EXERCISE REQUIREMENTS:
For this exercise, write out the full listing that follows exactly and skip its pictures.

*** Opening MATERIAL TO PROCESS ***

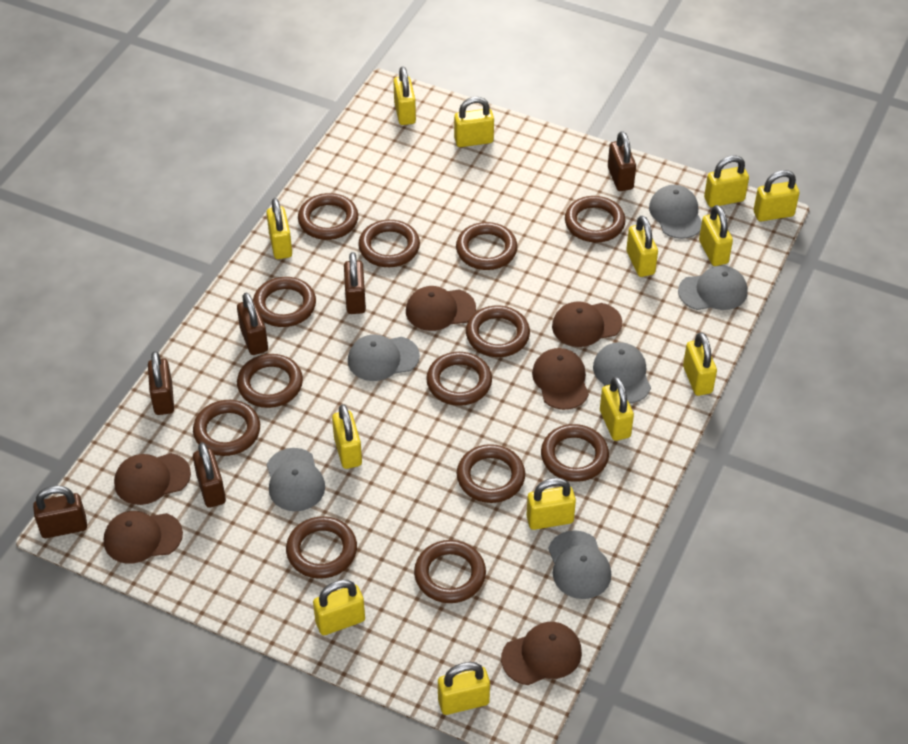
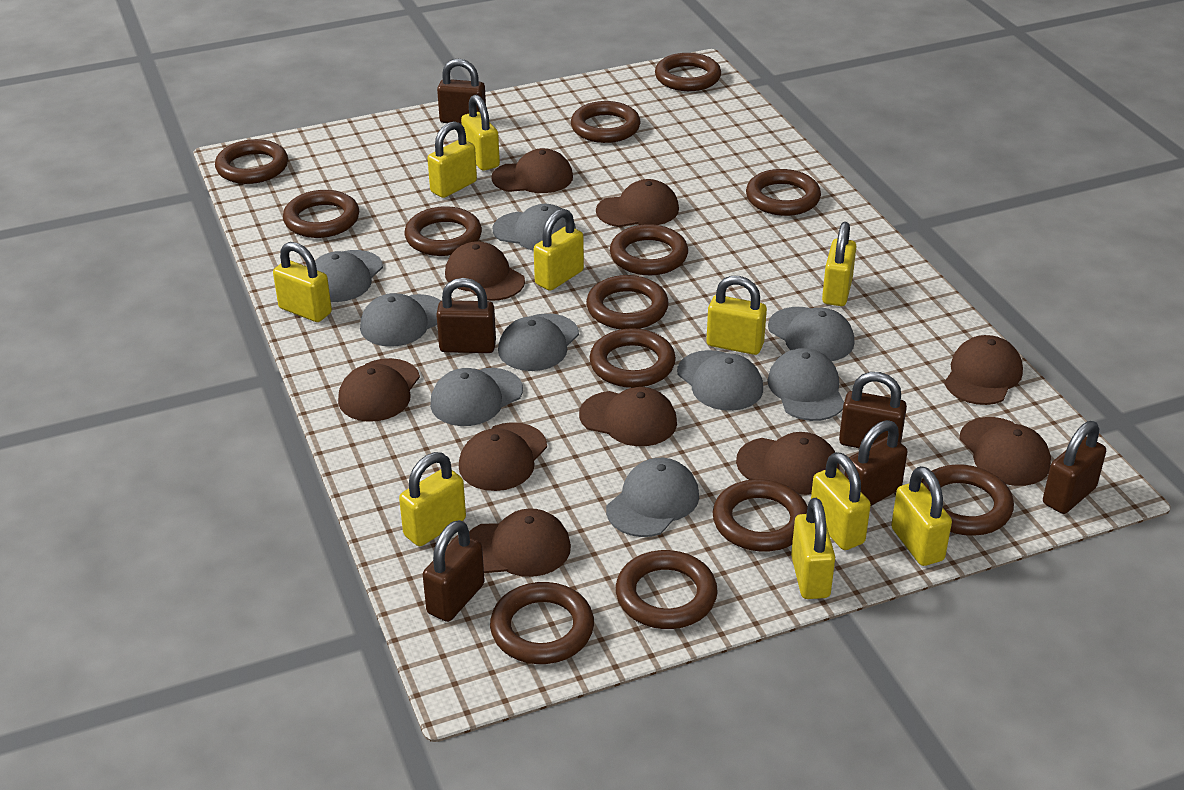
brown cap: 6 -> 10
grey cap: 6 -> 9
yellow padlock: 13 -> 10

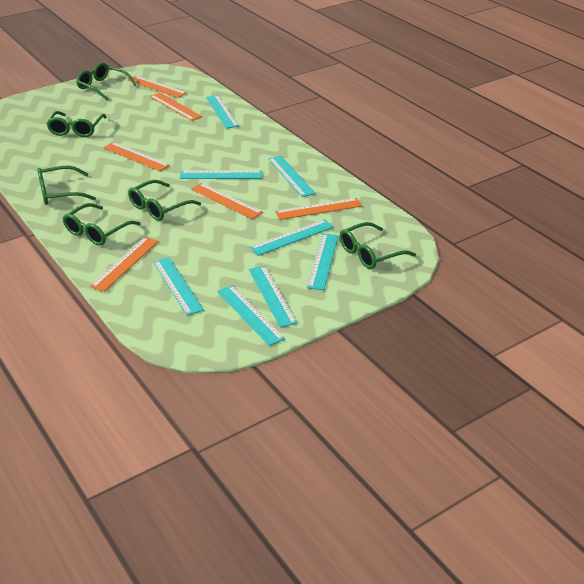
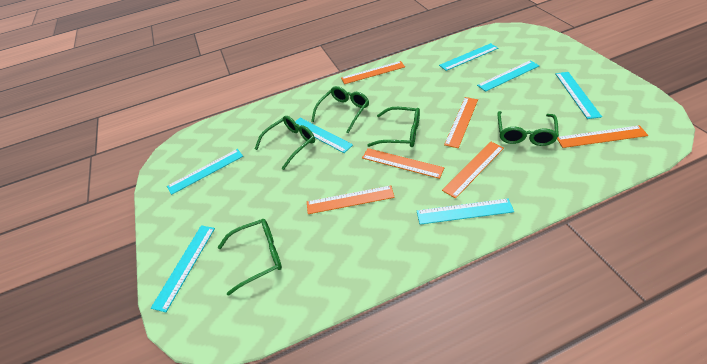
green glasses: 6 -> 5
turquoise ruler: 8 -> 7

*** Closing MATERIAL TO PROCESS ***

RESULT OF THIS TASK:
brown cap: 6 -> 10
grey cap: 6 -> 9
yellow padlock: 13 -> 10

green glasses: 6 -> 5
turquoise ruler: 8 -> 7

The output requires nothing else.